Exercise objective: Having located the line with "GPS3 pin RX: RX -> D7", repeat it and all remaining lines of the records exactly. Pictures do not belong in the answer.

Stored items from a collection
• • •

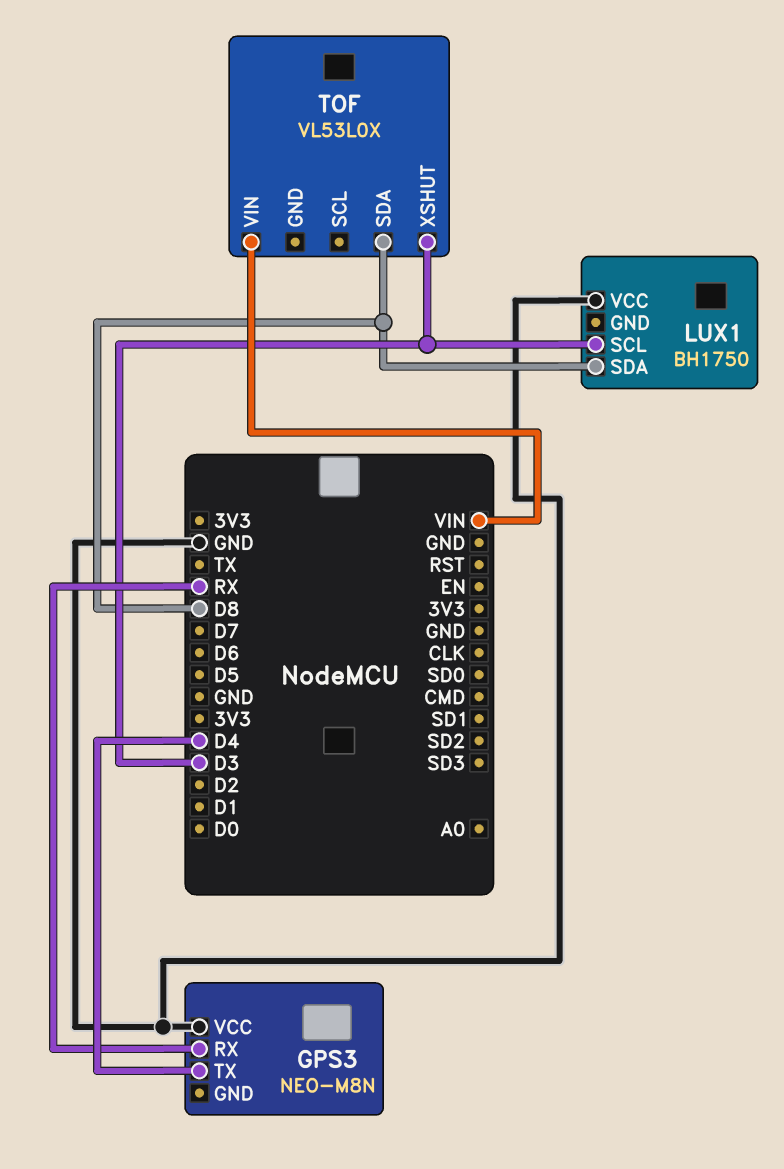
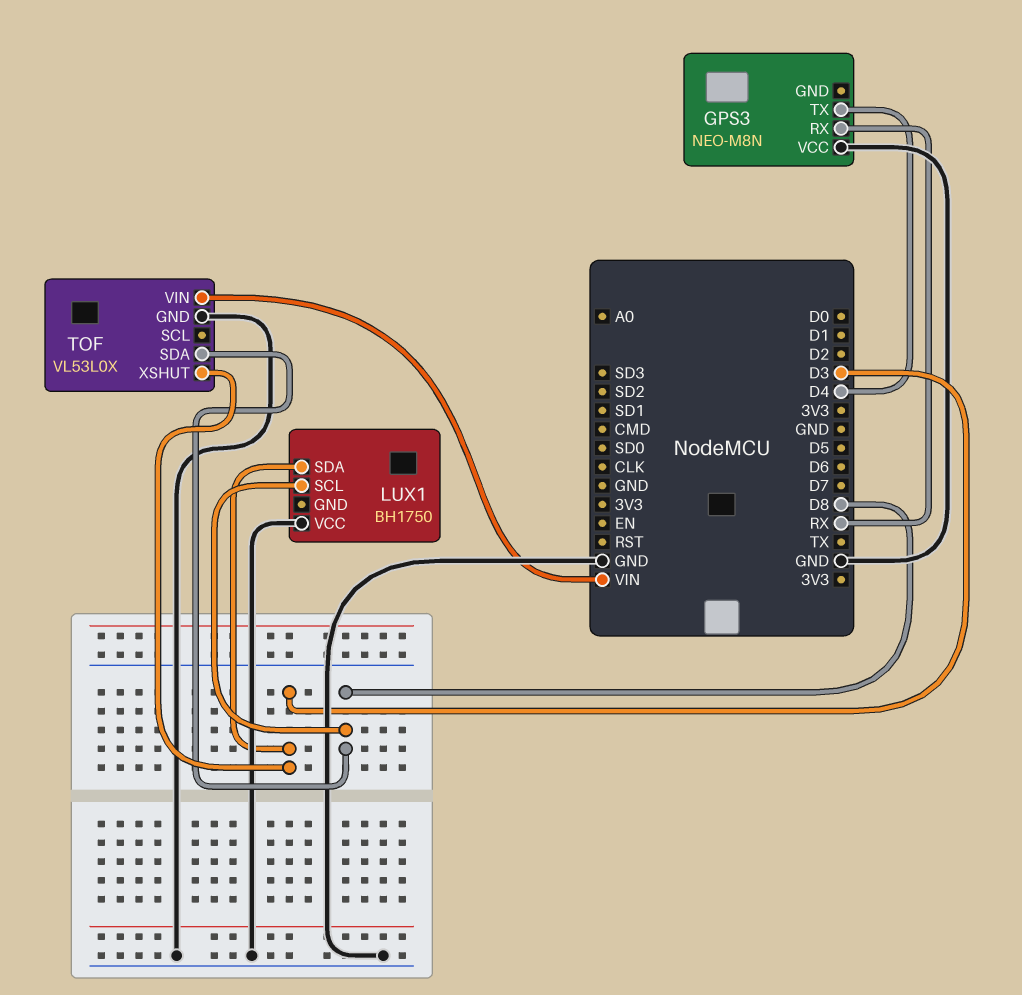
LUX1 pin SCL: D3 -> D8
LUX1 pin SDA: D8 -> D3
TOF pin GND: none -> GND

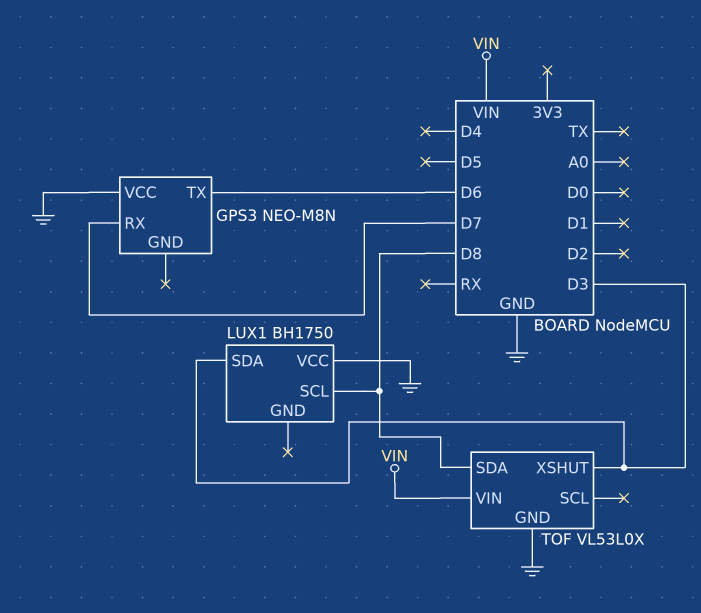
GPS3 pin RX: RX -> D7
GPS3 pin TX: D4 -> D6

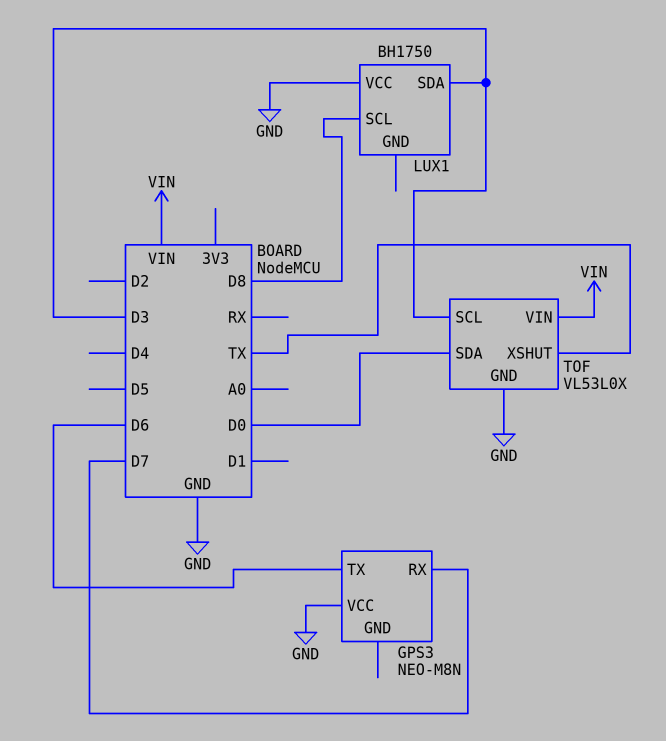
TOF pin SCL: none -> D3
TOF pin SDA: D8 -> D0
TOF pin XSHUT: D3 -> TX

• • •

Answer area:
GPS3 pin RX: RX -> D7
GPS3 pin TX: D4 -> D6

TOF pin SCL: none -> D3
TOF pin SDA: D8 -> D0
TOF pin XSHUT: D3 -> TX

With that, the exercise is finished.